Top of DATASET RECORDS

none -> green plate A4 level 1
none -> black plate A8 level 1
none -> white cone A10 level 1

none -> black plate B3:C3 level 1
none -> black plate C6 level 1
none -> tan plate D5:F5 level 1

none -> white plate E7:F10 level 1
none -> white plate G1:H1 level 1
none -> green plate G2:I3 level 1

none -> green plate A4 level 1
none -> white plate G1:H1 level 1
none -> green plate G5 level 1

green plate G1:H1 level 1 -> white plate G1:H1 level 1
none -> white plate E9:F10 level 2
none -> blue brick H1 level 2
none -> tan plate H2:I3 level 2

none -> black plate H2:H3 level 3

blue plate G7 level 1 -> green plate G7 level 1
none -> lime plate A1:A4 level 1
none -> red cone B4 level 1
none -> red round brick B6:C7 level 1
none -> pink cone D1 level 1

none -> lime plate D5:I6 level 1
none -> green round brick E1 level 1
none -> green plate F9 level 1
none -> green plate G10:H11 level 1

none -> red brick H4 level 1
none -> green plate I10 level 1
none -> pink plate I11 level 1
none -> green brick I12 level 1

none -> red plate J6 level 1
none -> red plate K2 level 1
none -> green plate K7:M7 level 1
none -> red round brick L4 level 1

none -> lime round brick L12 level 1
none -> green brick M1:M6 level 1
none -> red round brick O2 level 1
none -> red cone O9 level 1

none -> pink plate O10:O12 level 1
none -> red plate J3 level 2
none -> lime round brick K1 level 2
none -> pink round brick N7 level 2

Bottom of DATASET RECORDS

Write out all of the records once more, exactly.

__RESPONSE TO THIS TASK__:
none -> green plate A4 level 1
none -> black plate A8 level 1
none -> white cone A10 level 1

none -> black plate B3:C3 level 1
none -> black plate C6 level 1
none -> tan plate D5:F5 level 1

none -> white plate E7:F10 level 1
none -> white plate G1:H1 level 1
none -> green plate G2:I3 level 1

none -> green plate A4 level 1
none -> white plate G1:H1 level 1
none -> green plate G5 level 1

green plate G1:H1 level 1 -> white plate G1:H1 level 1
none -> white plate E9:F10 level 2
none -> blue brick H1 level 2
none -> tan plate H2:I3 level 2

none -> black plate H2:H3 level 3

blue plate G7 level 1 -> green plate G7 level 1
none -> lime plate A1:A4 level 1
none -> red cone B4 level 1
none -> red round brick B6:C7 level 1
none -> pink cone D1 level 1

none -> lime plate D5:I6 level 1
none -> green round brick E1 level 1
none -> green plate F9 level 1
none -> green plate G10:H11 level 1

none -> red brick H4 level 1
none -> green plate I10 level 1
none -> pink plate I11 level 1
none -> green brick I12 level 1

none -> red plate J6 level 1
none -> red plate K2 level 1
none -> green plate K7:M7 level 1
none -> red round brick L4 level 1

none -> lime round brick L12 level 1
none -> green brick M1:M6 level 1
none -> red round brick O2 level 1
none -> red cone O9 level 1

none -> pink plate O10:O12 level 1
none -> red plate J3 level 2
none -> lime round brick K1 level 2
none -> pink round brick N7 level 2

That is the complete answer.